--- START ---
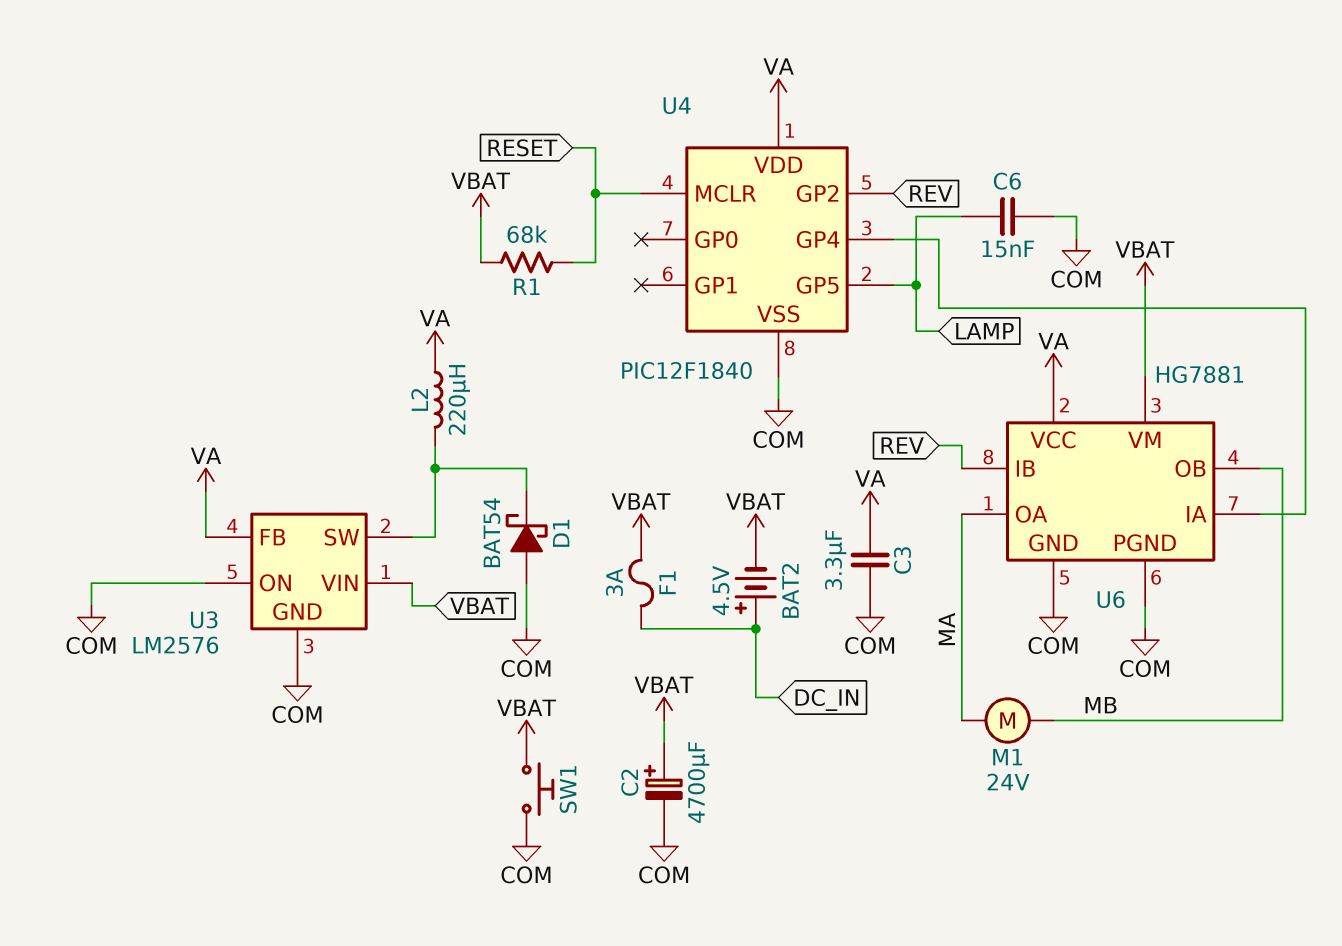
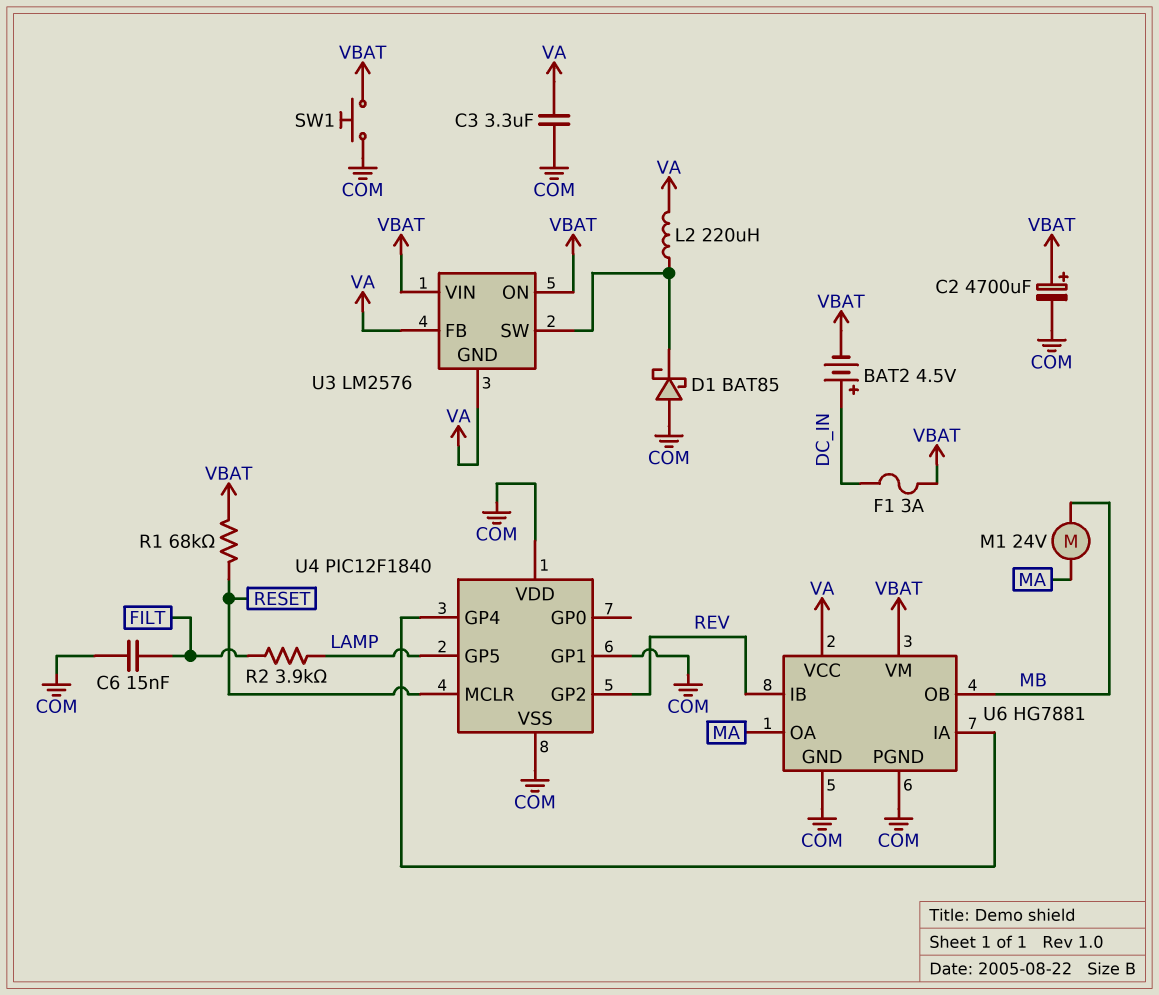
C6: 15nF (COM, LAMP) -> 15nF (COM, FILT)
D1: schottky BAT54 (A COM, K U3/SW) -> schottky BAT85 (A COM, K U3/SW)
R2: none -> 3.9k (FILT, LAMP)
U3 pin GND: COM -> VA
U3 pin ON: COM -> VBAT
U4 pin GP1: none -> COM
U4 pin VDD: VA -> COM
--- END ---
> _Exercise brief_
The lines to copy run from the one containing "R2: none -> 3.9k (FILT, LAMP)" through the last line above. Copy them exactly and include nothing else.

> _Written response_
R2: none -> 3.9k (FILT, LAMP)
U3 pin GND: COM -> VA
U3 pin ON: COM -> VBAT
U4 pin GP1: none -> COM
U4 pin VDD: VA -> COM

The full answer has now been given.